### Information provided

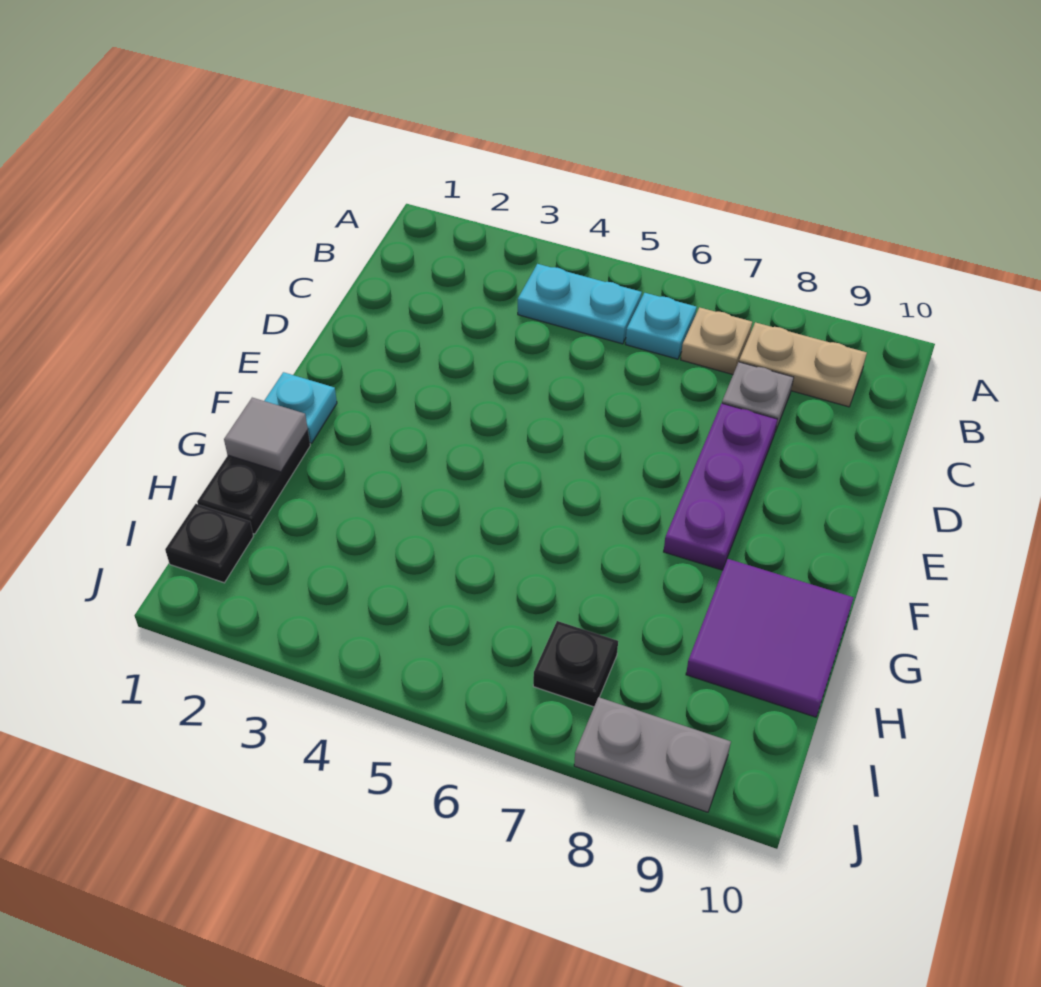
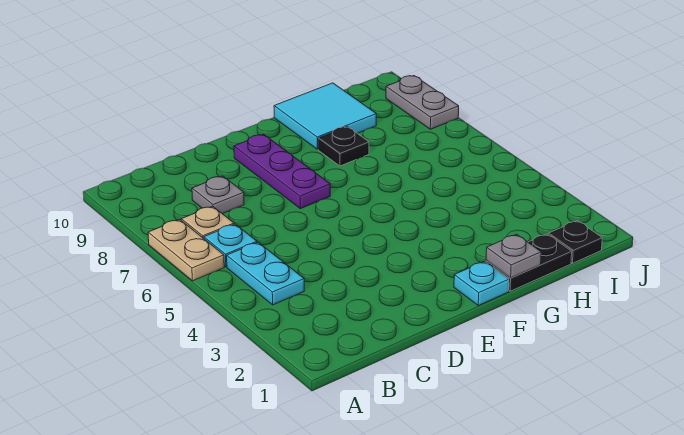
tan 1x2 plate [739,322,867,407] -> tan 1x2 plate moved to [148,219,224,281]
purple 1x3 plate [664,403,777,570] -> purple 1x3 plate turned to [234,134,330,209]
grey 1x1 tile [224,398,308,472] -> grey 1x1 plate [486,234,541,278]
purple 2x2 tile [686,559,853,717] -> cyan 2x2 tile [274,83,376,149]
black 1x1 plate [533,621,618,707] -> black 1x1 plate moved to [318,126,369,166]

### Required action
What is needed is an exact copy of the data, without any pictures.

### Exercise output
tan 1x2 plate [739,322,867,407] -> tan 1x2 plate moved to [148,219,224,281]
purple 1x3 plate [664,403,777,570] -> purple 1x3 plate turned to [234,134,330,209]
grey 1x1 tile [224,398,308,472] -> grey 1x1 plate [486,234,541,278]
purple 2x2 tile [686,559,853,717] -> cyan 2x2 tile [274,83,376,149]
black 1x1 plate [533,621,618,707] -> black 1x1 plate moved to [318,126,369,166]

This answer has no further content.